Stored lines
+-------+
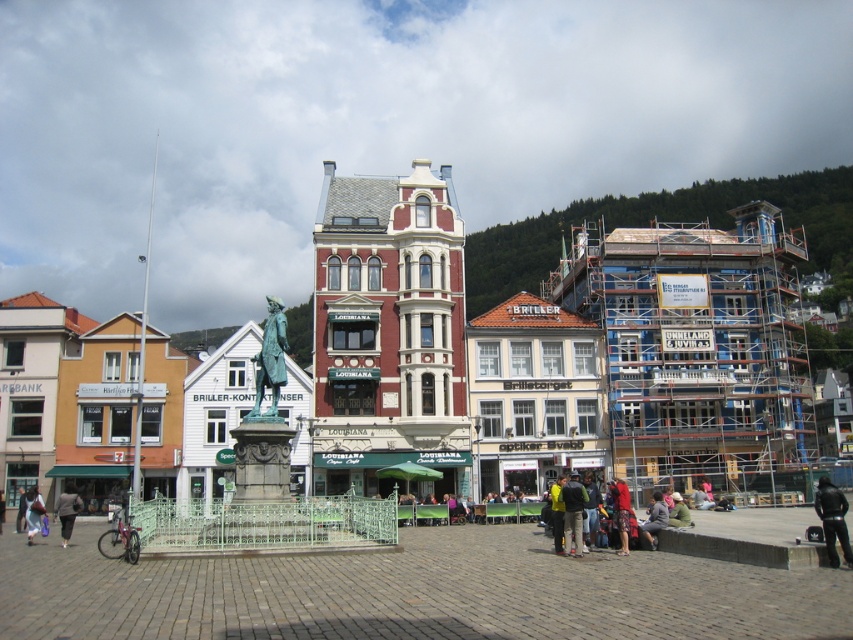
Who is more forward, (367, 248) or (33, 504)?

Positioned in front is point (33, 504).

Does red brick building at center have a lesser height compared to light brown leather jacket at lower left?

In fact, red brick building at center may be taller than light brown leather jacket at lower left.

Between point (337, 236) and point (28, 531), which one is positioned in front?

Point (28, 531) is in front.

The height and width of the screenshot is (640, 853). I want to click on red brick building at center, so click(387, 332).

At what (x,y) coordinates should I click in order to perform the action: click on black leather jacket at lower right. Please return your answer as a coordinate pair (x, y). This screenshot has width=853, height=640. Looking at the image, I should click on (833, 518).

Can you confirm if black leather jacket at lower right is shorter than dark gray fabric jacket at lower left?

No, black leather jacket at lower right is not shorter than dark gray fabric jacket at lower left.

Locate an element on the screen. black leather jacket at lower right is located at coordinates (833, 518).

Between dark gray fabric jacket at lower left and light brown leather jacket at lower left, which one is positioned higher?

dark gray fabric jacket at lower left is above.

Which is in front, point (73, 509) or point (35, 502)?

Point (73, 509)

Which is behind, point (73, 516) or point (35, 512)?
+-------+
- STATED TASK -
Reproduce all of the lines above word for word, omitting the picture.

- ANSWER TO THE EXERCISE -
Who is more forward, (367, 248) or (33, 504)?

Positioned in front is point (33, 504).

Does red brick building at center have a lesser height compared to light brown leather jacket at lower left?

In fact, red brick building at center may be taller than light brown leather jacket at lower left.

Between point (337, 236) and point (28, 531), which one is positioned in front?

Point (28, 531) is in front.

The height and width of the screenshot is (640, 853). I want to click on red brick building at center, so click(387, 332).

At what (x,y) coordinates should I click in order to perform the action: click on black leather jacket at lower right. Please return your answer as a coordinate pair (x, y). This screenshot has width=853, height=640. Looking at the image, I should click on (833, 518).

Can you confirm if black leather jacket at lower right is shorter than dark gray fabric jacket at lower left?

No, black leather jacket at lower right is not shorter than dark gray fabric jacket at lower left.

Locate an element on the screen. black leather jacket at lower right is located at coordinates (833, 518).

Between dark gray fabric jacket at lower left and light brown leather jacket at lower left, which one is positioned higher?

dark gray fabric jacket at lower left is above.

Which is in front, point (73, 509) or point (35, 502)?

Point (73, 509)

Which is behind, point (73, 516) or point (35, 512)?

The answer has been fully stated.